Object tracking records:
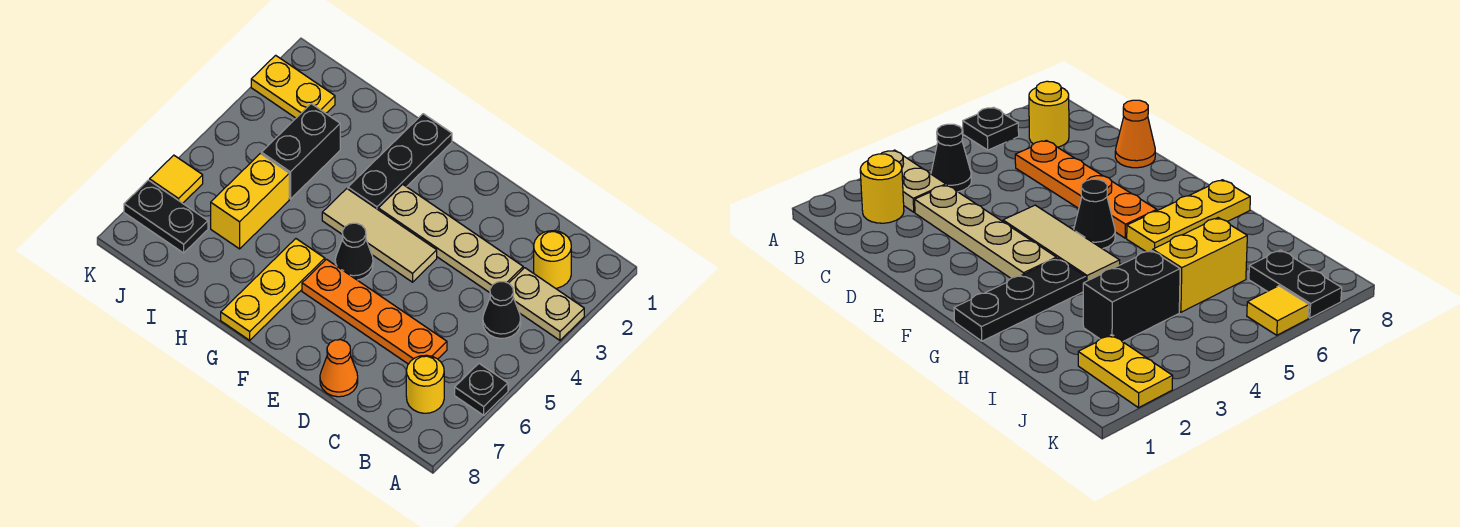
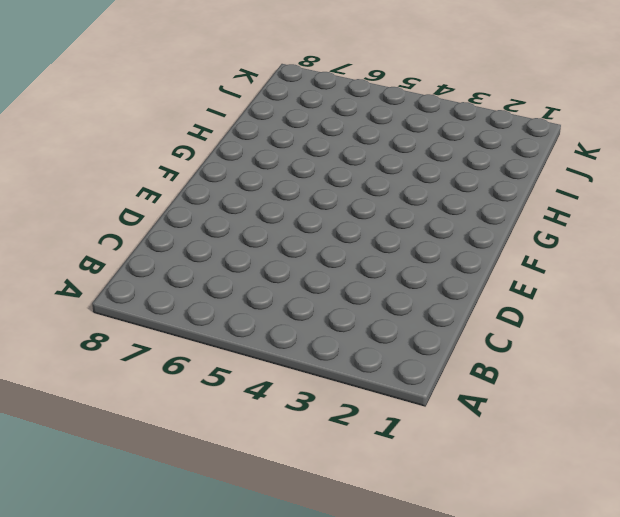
none -> tan 1x2 plate [509,268,584,340]
none -> black 1x1 plate [455,364,508,415]
none -> yellow 1x1 round brick [534,231,571,288]

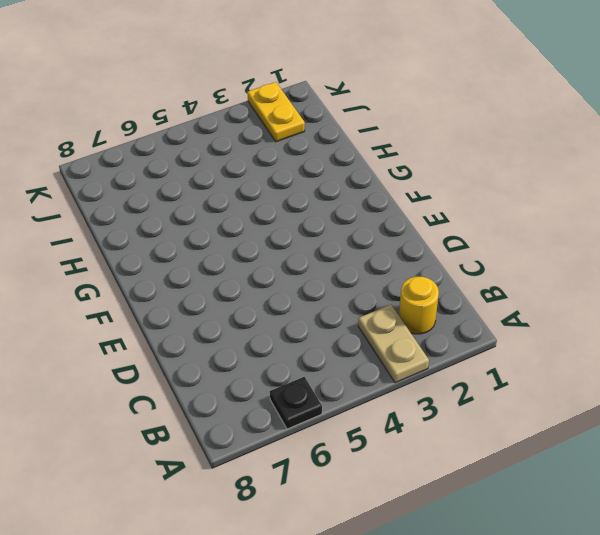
none -> black 1x1 cone [483,282,521,339]
none -> yellow 1x1 round brick [406,355,444,413]
none -> tan 1x4 plate [378,184,523,293]

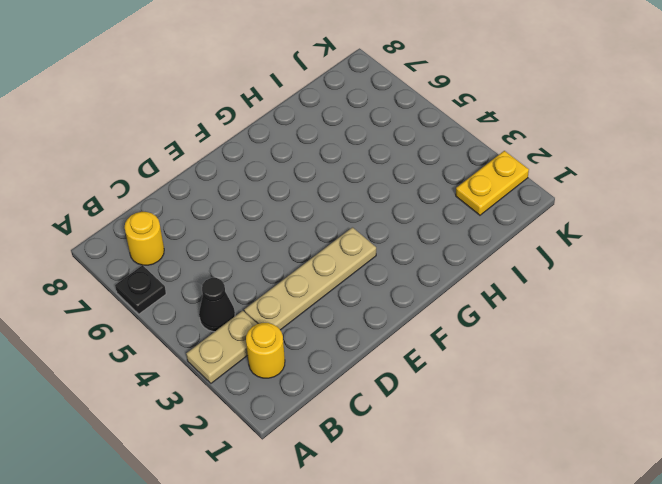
none -> orange 1x4 plate [302,259,447,364]
none -> orange 1x1 cone [320,340,358,397]
none -> tan 1x3 tile [322,189,437,282]

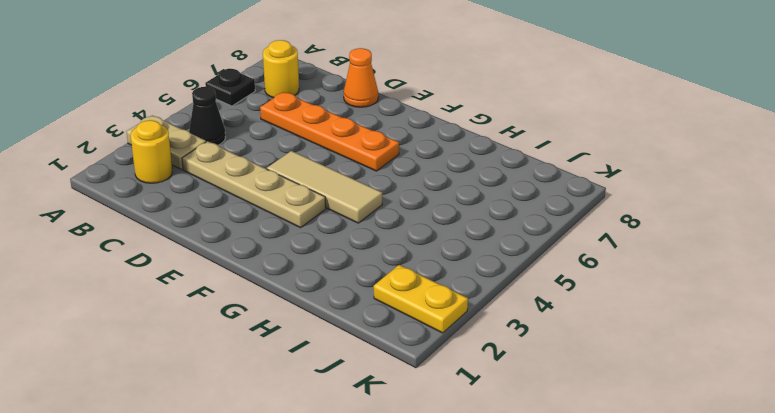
none -> black 1x1 cone [335,223,373,280]
none -> black 1x3 plate [348,114,452,209]
none -> yellow 1x3 plate [221,239,325,340]

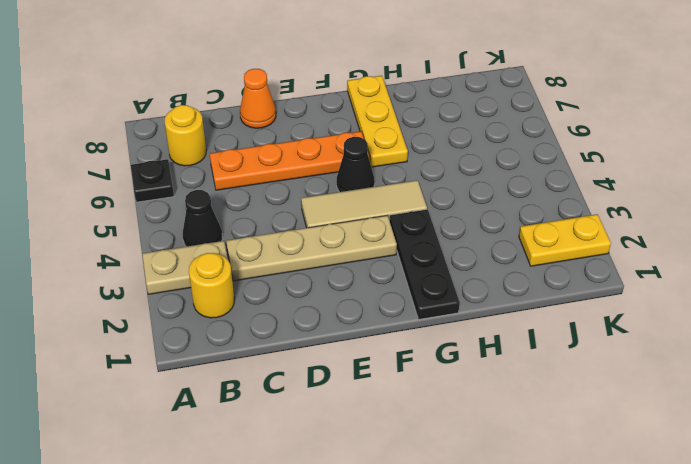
none -> black 1x2 brick [261,104,340,199]
none -> yellow 1x2 brick [211,154,289,249]
none -> black 1x2 plate [124,180,208,253]

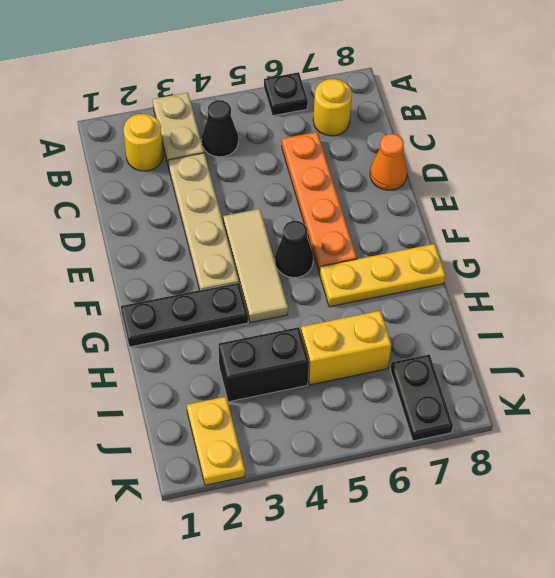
none -> yellow 1x1 tile [150,155,203,203]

PROBLEM REQUIREMENTS: For the word "yellow", return every line of the records that holds it.

ANSWER SECTION:
none -> yellow 1x1 round brick [534,231,571,288]
none -> yellow 1x1 round brick [406,355,444,413]
none -> yellow 1x3 plate [221,239,325,340]
none -> yellow 1x2 brick [211,154,289,249]
none -> yellow 1x1 tile [150,155,203,203]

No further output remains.